Stored records
::::
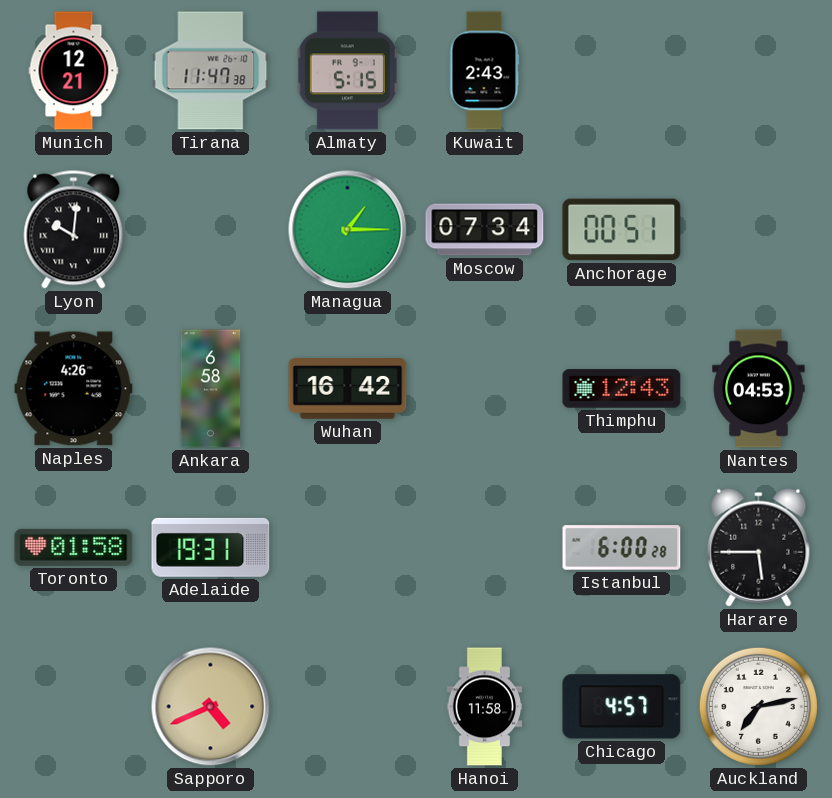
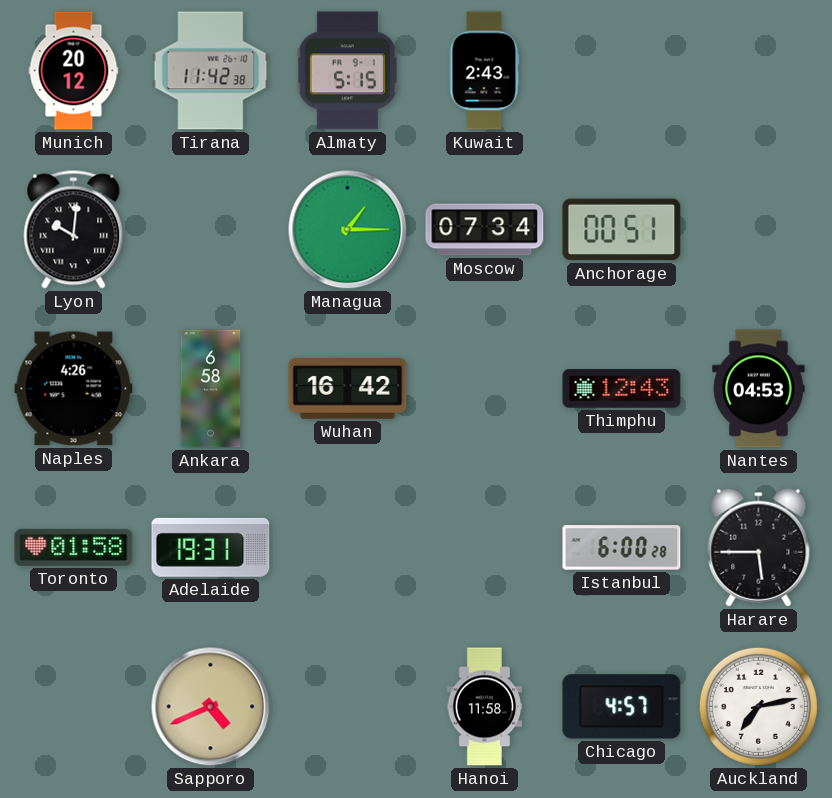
Munich: 12:21 -> 20:12
Tirana: 11:47 -> 11:42
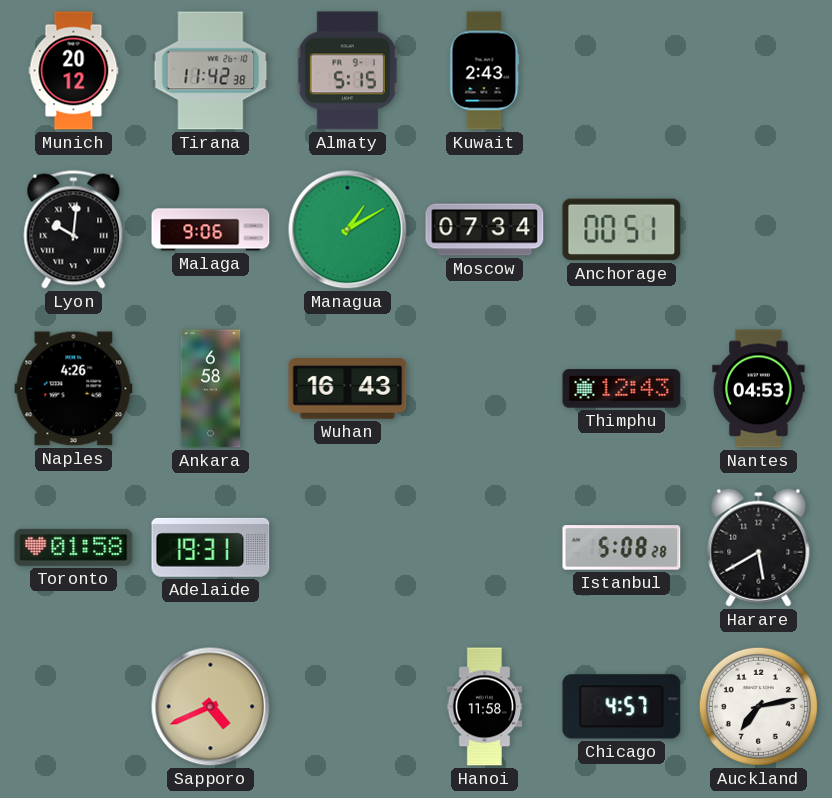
Malaga: none -> 9:06
Managua: 1:15 -> 1:10
Wuhan: 16:42 -> 16:43
Istanbul: 6:00 -> 5:08
Harare: 5:45 -> 5:40
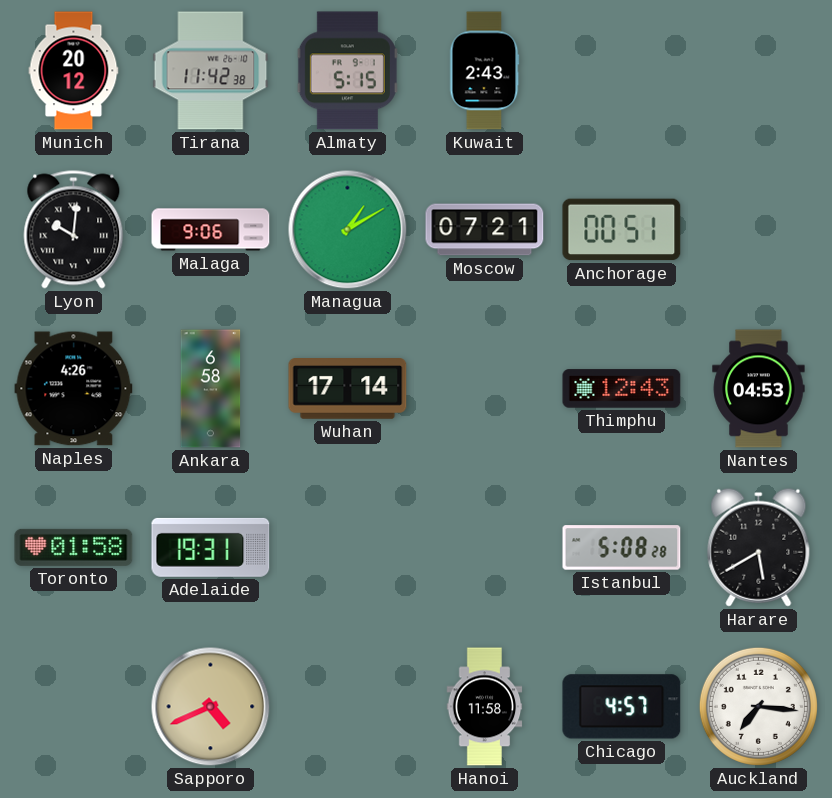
Moscow: 07:34 -> 07:21
Wuhan: 16:43 -> 17:14
Auckland: 7:13 -> 7:16
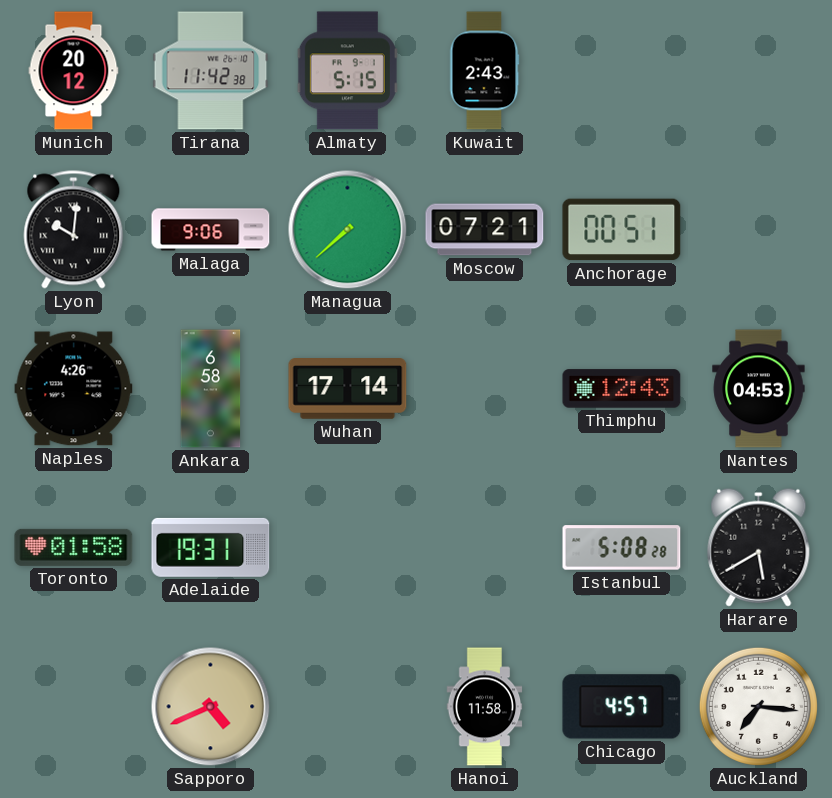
Managua: 1:10 -> 7:38
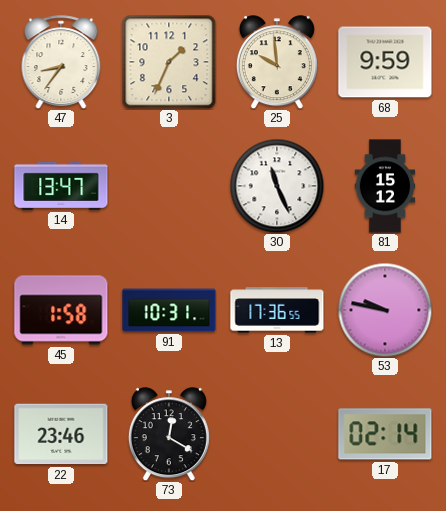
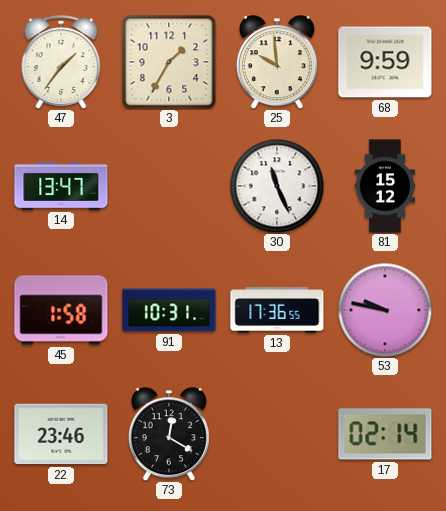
47: 8:36 -> 1:36
3: 1:34 -> 1:35
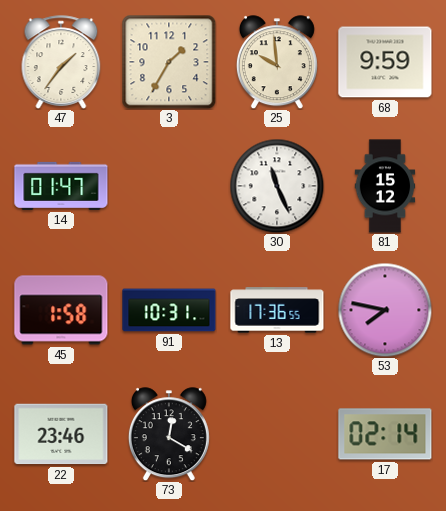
14: 13:47 -> 01:47
53: 9:47 -> 7:47
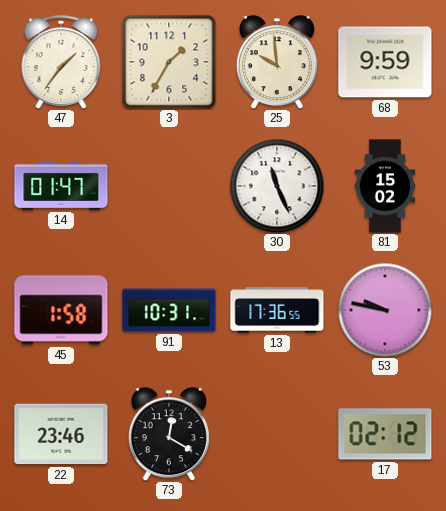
81: 15:12 -> 15:02
53: 7:47 -> 9:47
17: 02:14 -> 02:12
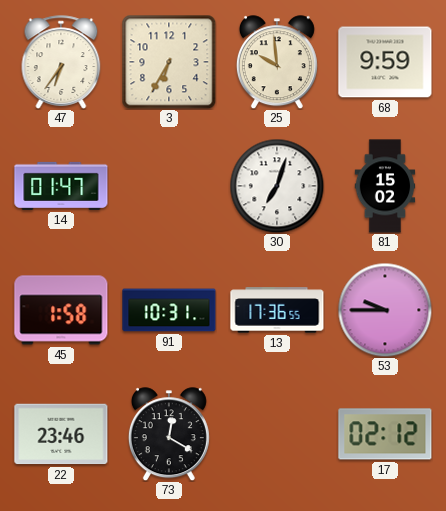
47: 1:36 -> 6:36
3: 1:35 -> 6:35
30: 11:26 -> 7:03
53: 9:47 -> 9:45
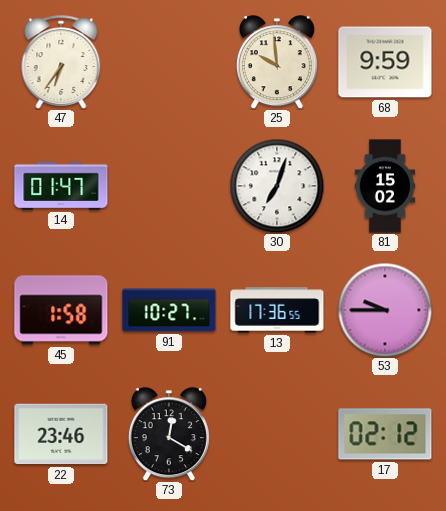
3: 6:35 -> none
91: 10:31 -> 10:27
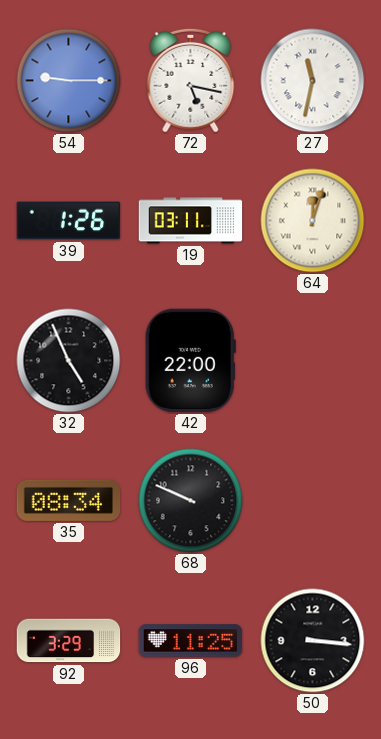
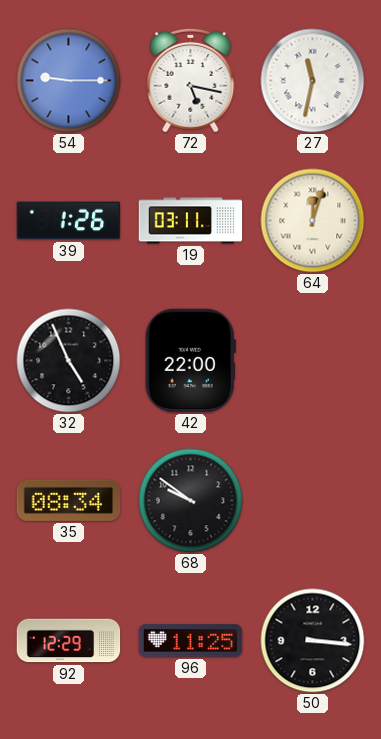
68: 9:49 -> 9:51
92: 3:29 -> 12:29
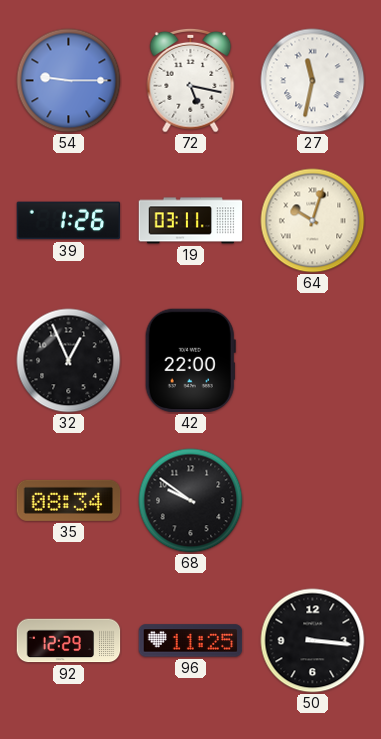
64: 12:03 -> 10:03
32: 4:56 -> 12:56
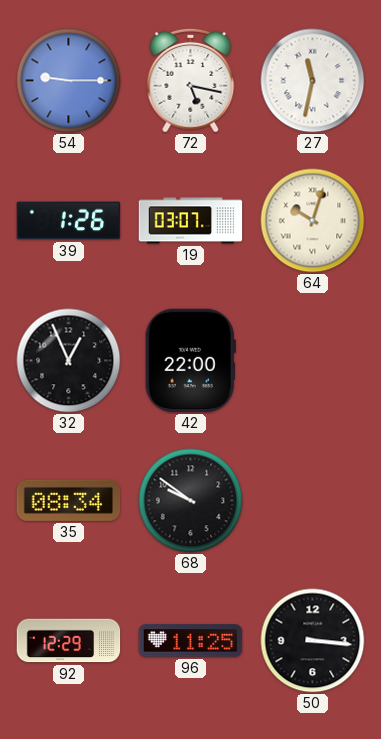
19: 03:11 -> 03:07
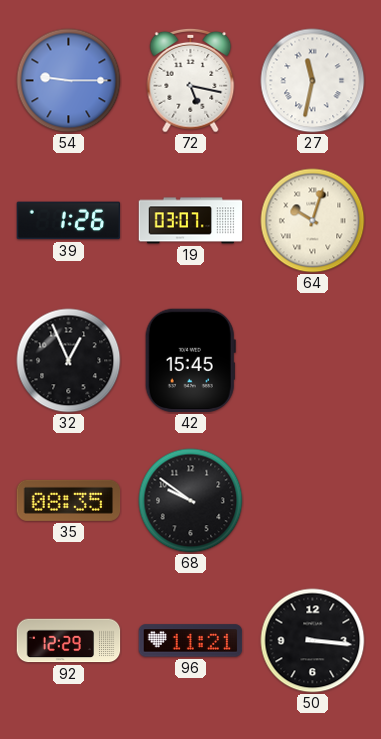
42: 22:00 -> 15:45
35: 08:34 -> 08:35
96: 11:25 -> 11:21
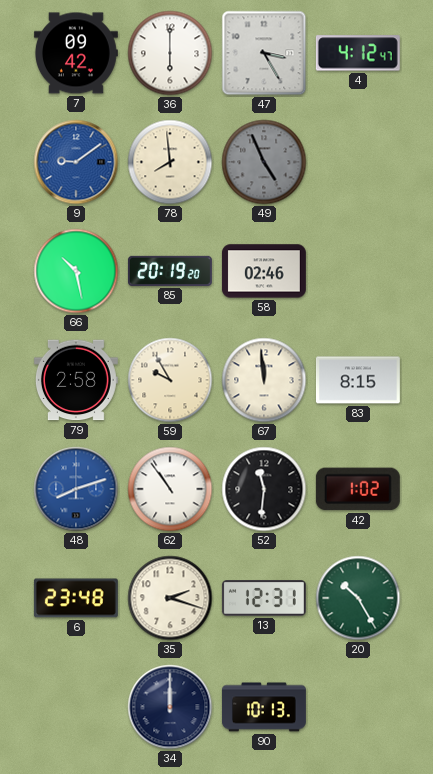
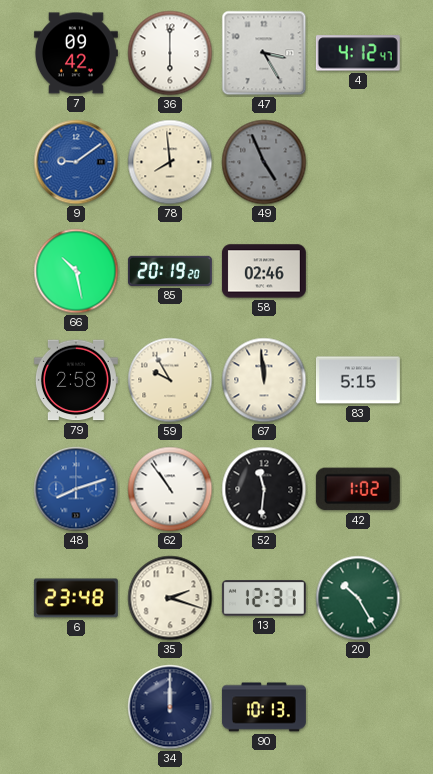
83: 8:15 -> 5:15
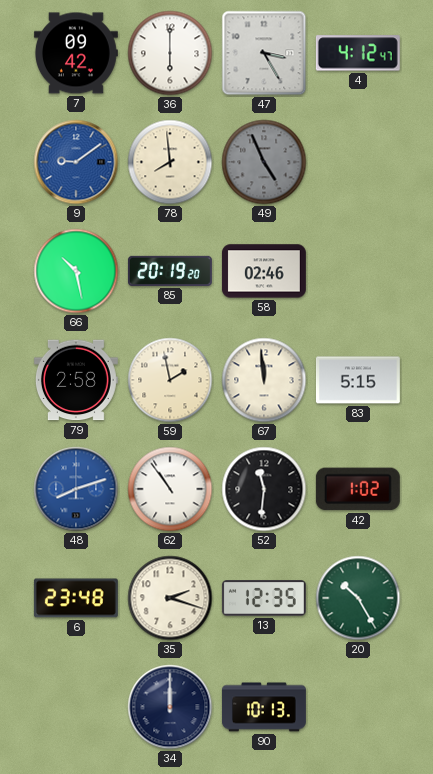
59: 9:55 -> 1:58
13: 12:31 -> 12:35
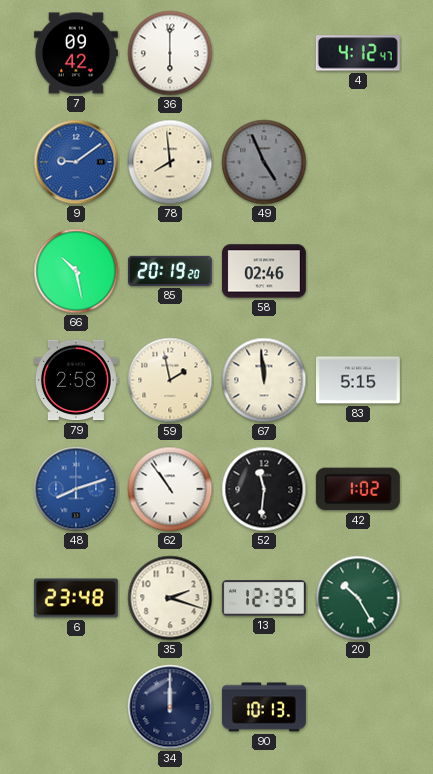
::::
» PROBLEM REQUIREMENTS:
Reproduce every line of the records above, leaving out the picture lines.

» WRITTEN ANSWER:
Munich: 12:21 -> 20:12
Tirana: 11:47 -> 11:42
Malaga: none -> 9:06
Managua: 1:15 -> 1:10
Wuhan: 16:42 -> 16:43
Istanbul: 6:00 -> 5:08
Harare: 5:45 -> 5:40
Moscow: 07:34 -> 07:21
Wuhan: 16:43 -> 17:14
Auckland: 7:13 -> 7:16
Managua: 1:10 -> 7:38
47: 8:36 -> 1:36
3: 1:34 -> 1:35
14: 13:47 -> 01:47
53: 9:47 -> 7:47
81: 15:12 -> 15:02
53: 7:47 -> 9:47
17: 02:14 -> 02:12
47: 1:36 -> 6:36
3: 1:35 -> 6:35
30: 11:26 -> 7:03
53: 9:47 -> 9:45
3: 6:35 -> none
91: 10:31 -> 10:27
68: 9:49 -> 9:51
92: 3:29 -> 12:29
64: 12:03 -> 10:03
32: 4:56 -> 12:56
19: 03:11 -> 03:07
42: 22:00 -> 15:45
35: 08:34 -> 08:35
96: 11:25 -> 11:21
83: 8:15 -> 5:15
59: 9:55 -> 1:58
13: 12:31 -> 12:35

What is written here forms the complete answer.